Requirement:
Which lines below fall between the one containing "R5: 10k (J3/1, U3/RB4) -> 10k (EN_N2, U3/RB4)" and the one containing "R12: 100k (+5V, EN_N2) -> 100k (+5V, J4/2)"? Repeat them exactly, counting both of those lines, and add nothing else.

Material supplied:
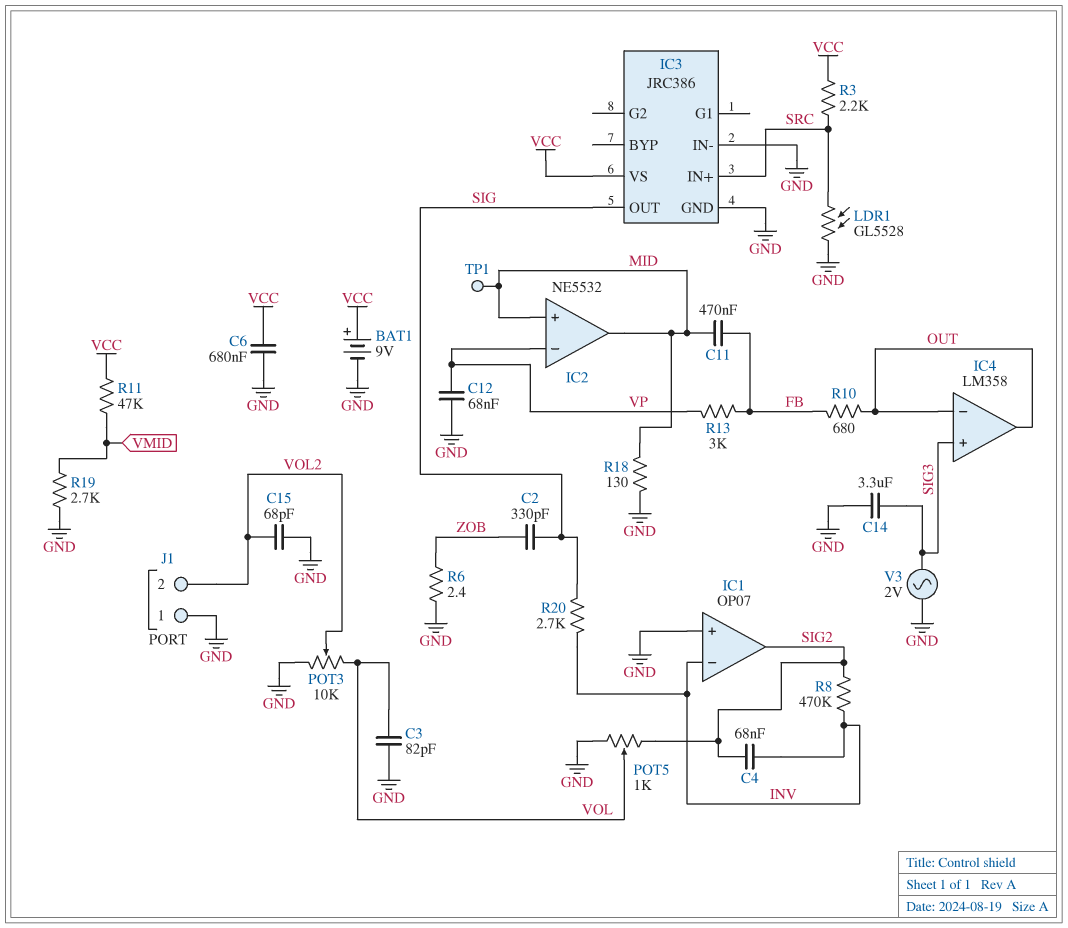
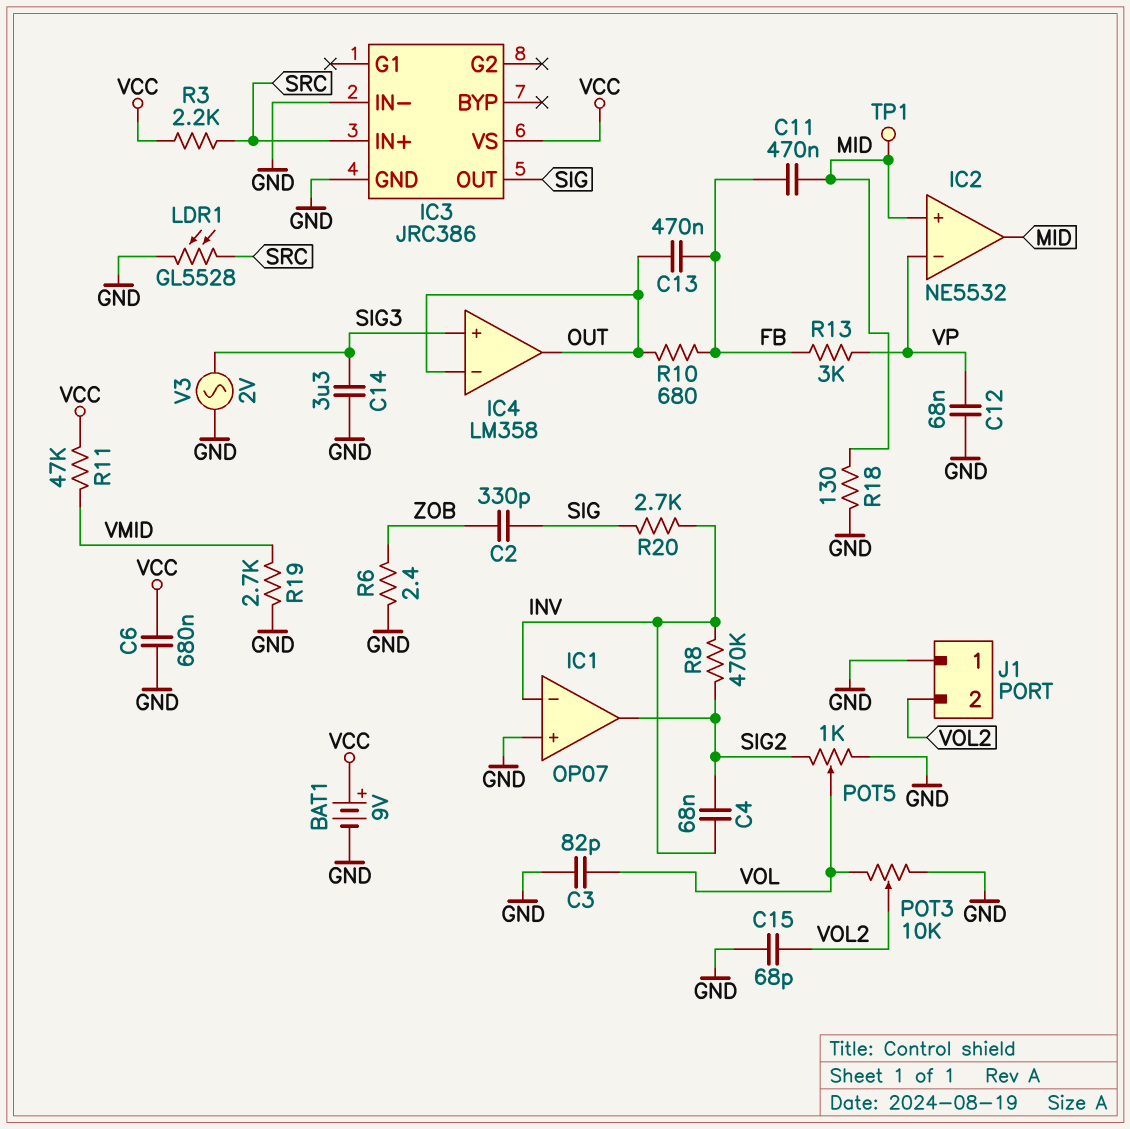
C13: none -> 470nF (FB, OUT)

---

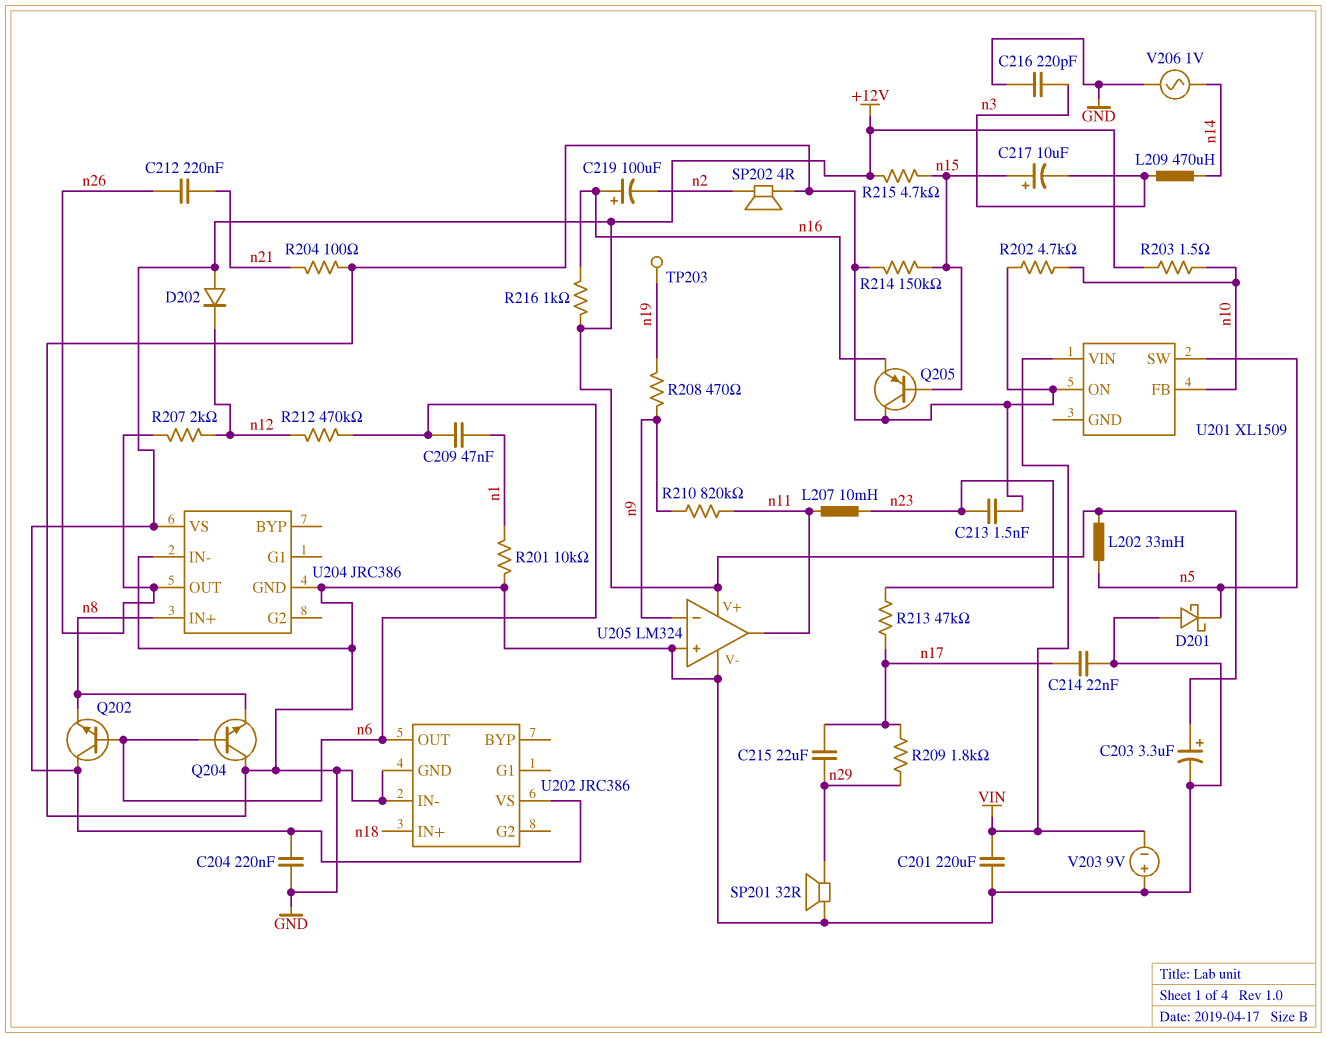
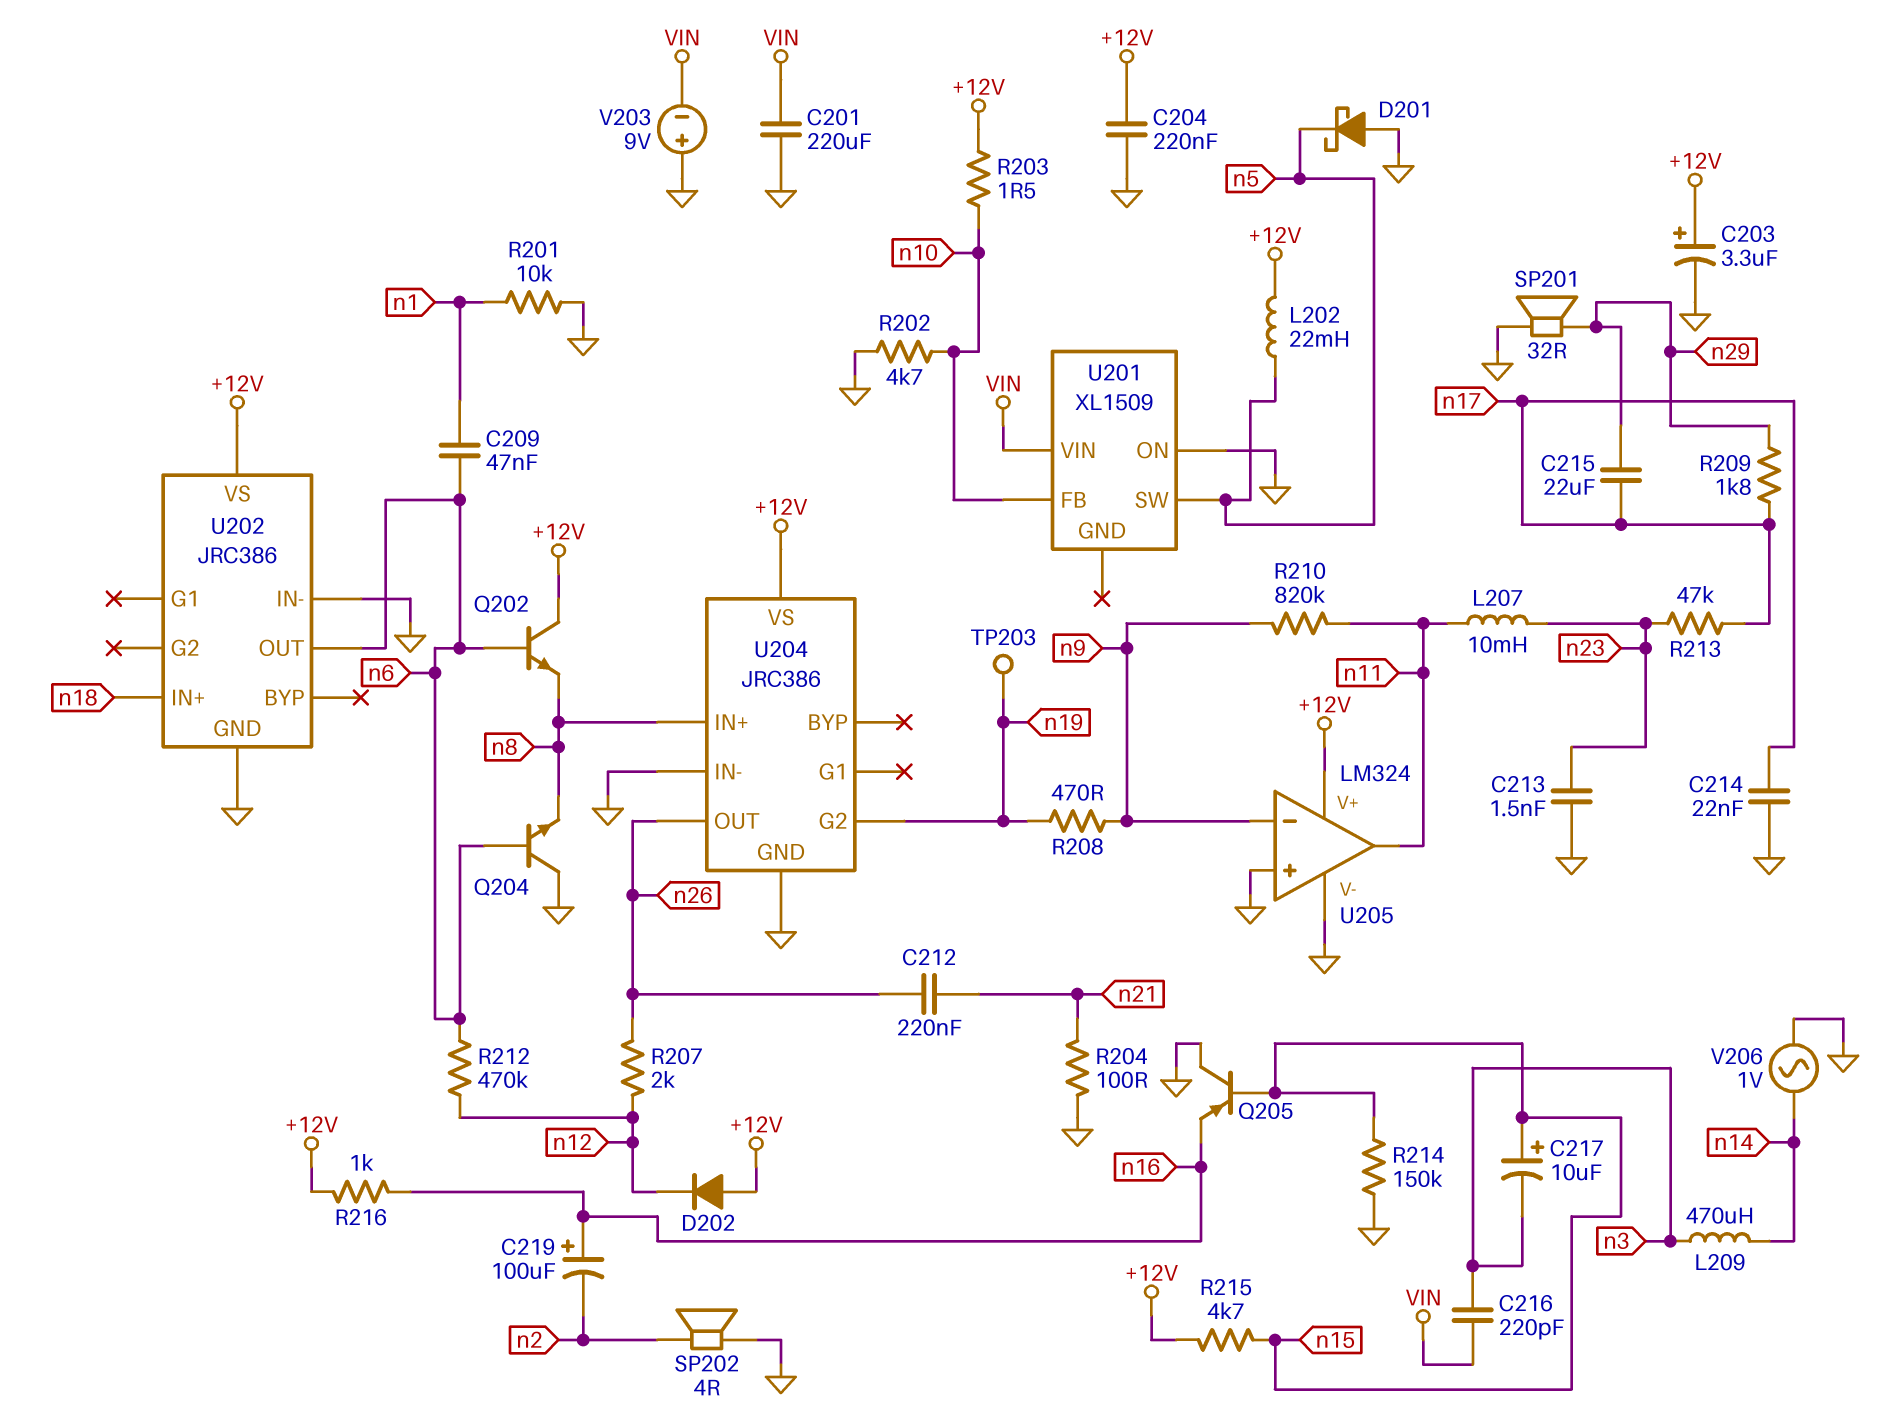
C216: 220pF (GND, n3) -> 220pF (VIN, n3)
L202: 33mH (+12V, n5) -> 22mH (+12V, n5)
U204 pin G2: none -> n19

---

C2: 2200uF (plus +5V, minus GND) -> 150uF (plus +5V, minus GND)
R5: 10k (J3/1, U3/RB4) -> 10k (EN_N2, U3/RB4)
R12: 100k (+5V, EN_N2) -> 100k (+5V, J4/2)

Solution:
R5: 10k (J3/1, U3/RB4) -> 10k (EN_N2, U3/RB4)
R12: 100k (+5V, EN_N2) -> 100k (+5V, J4/2)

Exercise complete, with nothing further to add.